*Directions for this task*: Could you give back every record below exactly, leaving out the pictures?

*Input for this task*:
+ + + +

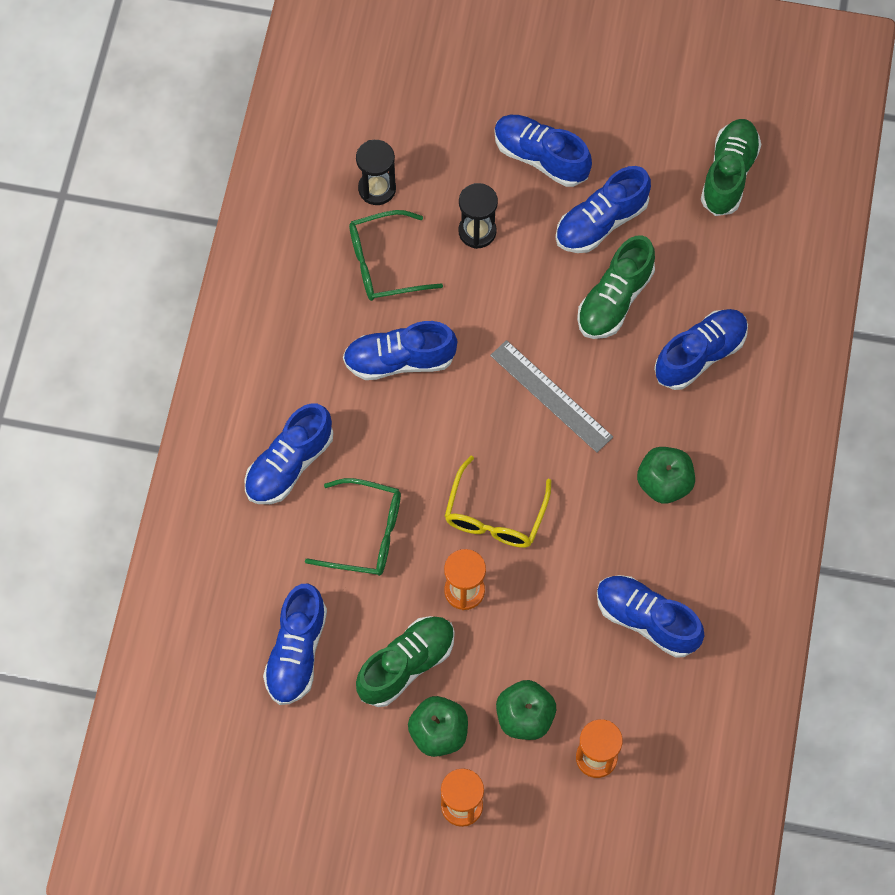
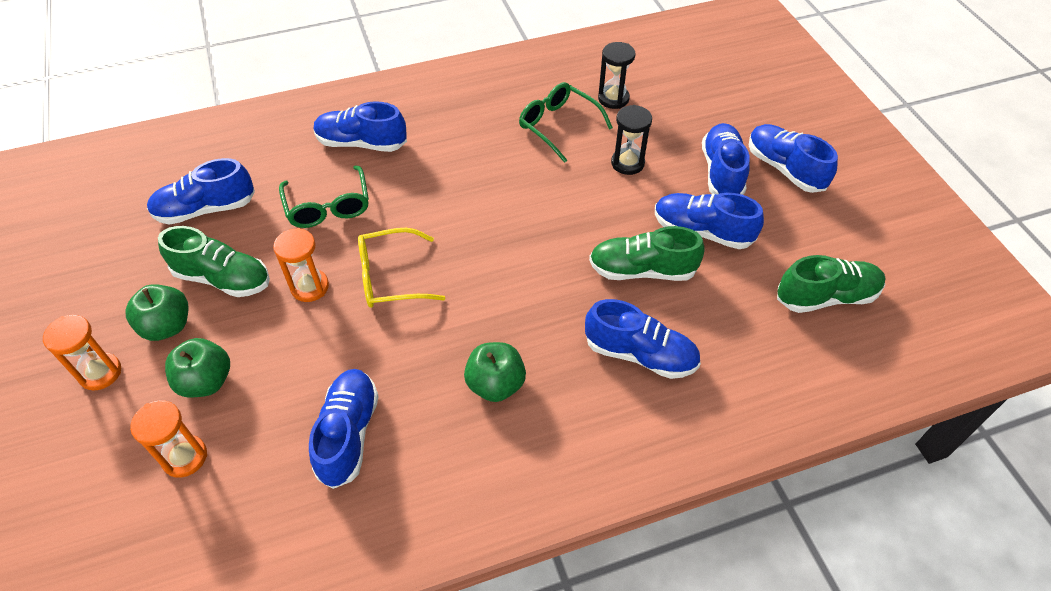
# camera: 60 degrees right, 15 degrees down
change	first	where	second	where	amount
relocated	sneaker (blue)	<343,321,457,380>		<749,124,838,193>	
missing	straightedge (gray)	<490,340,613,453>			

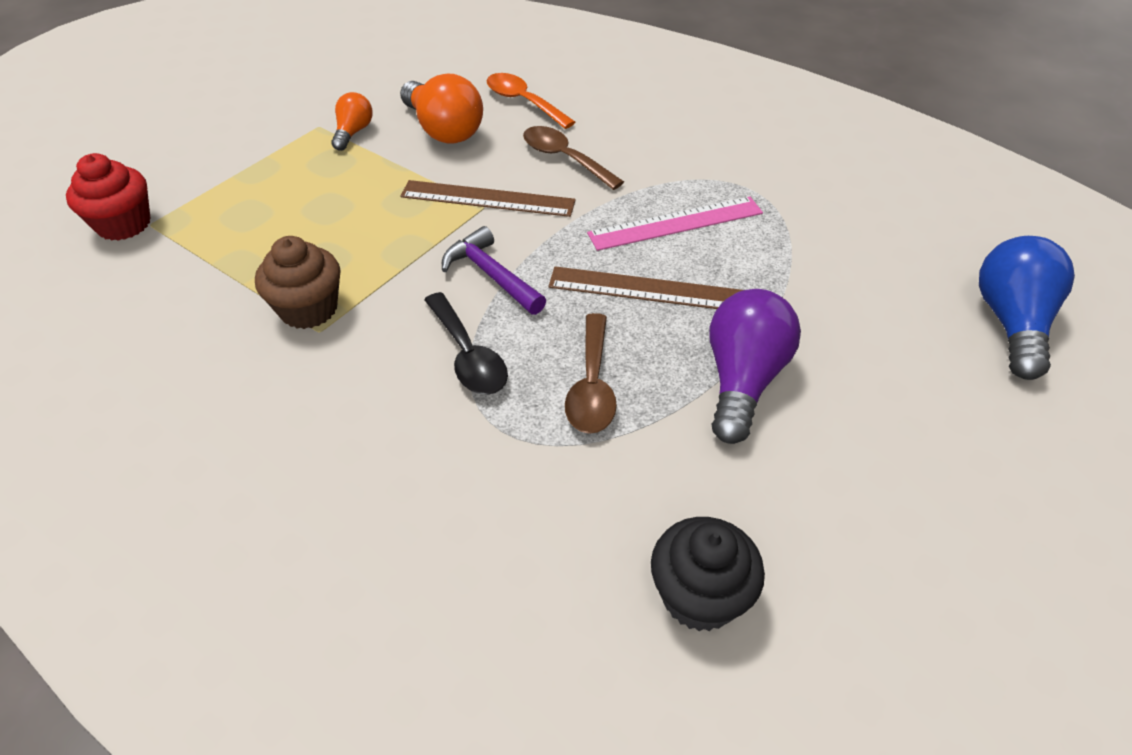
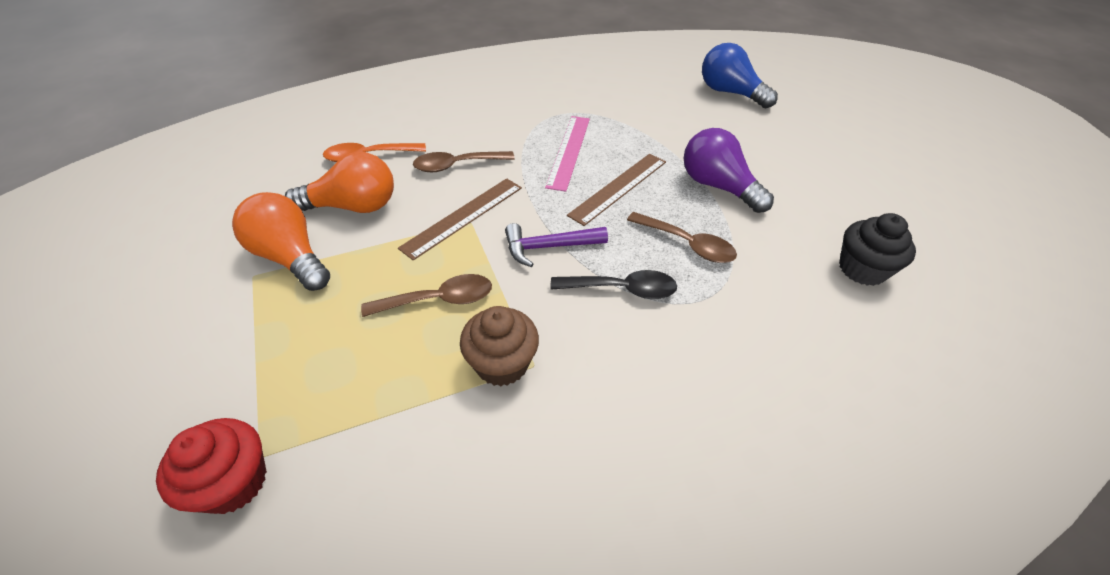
# camera: 60 degrees left, 0 degrees up
change	first	where	second	where	amount
size	bulb (orange-coloured)	<331,92,373,151>		<232,192,330,291>	x1.78
appeared			tablespoon (dark brown)	<361,274,492,317>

+ + + +

*Exercise output*:
# camera: 60 degrees right, 15 degrees down
change	first	where	second	where	amount
relocated	sneaker (blue)	<343,321,457,380>		<749,124,838,193>	
missing	straightedge (gray)	<490,340,613,453>			

# camera: 60 degrees left, 0 degrees up
change	first	where	second	where	amount
size	bulb (orange-coloured)	<331,92,373,151>		<232,192,330,291>	x1.78
appeared			tablespoon (dark brown)	<361,274,492,317>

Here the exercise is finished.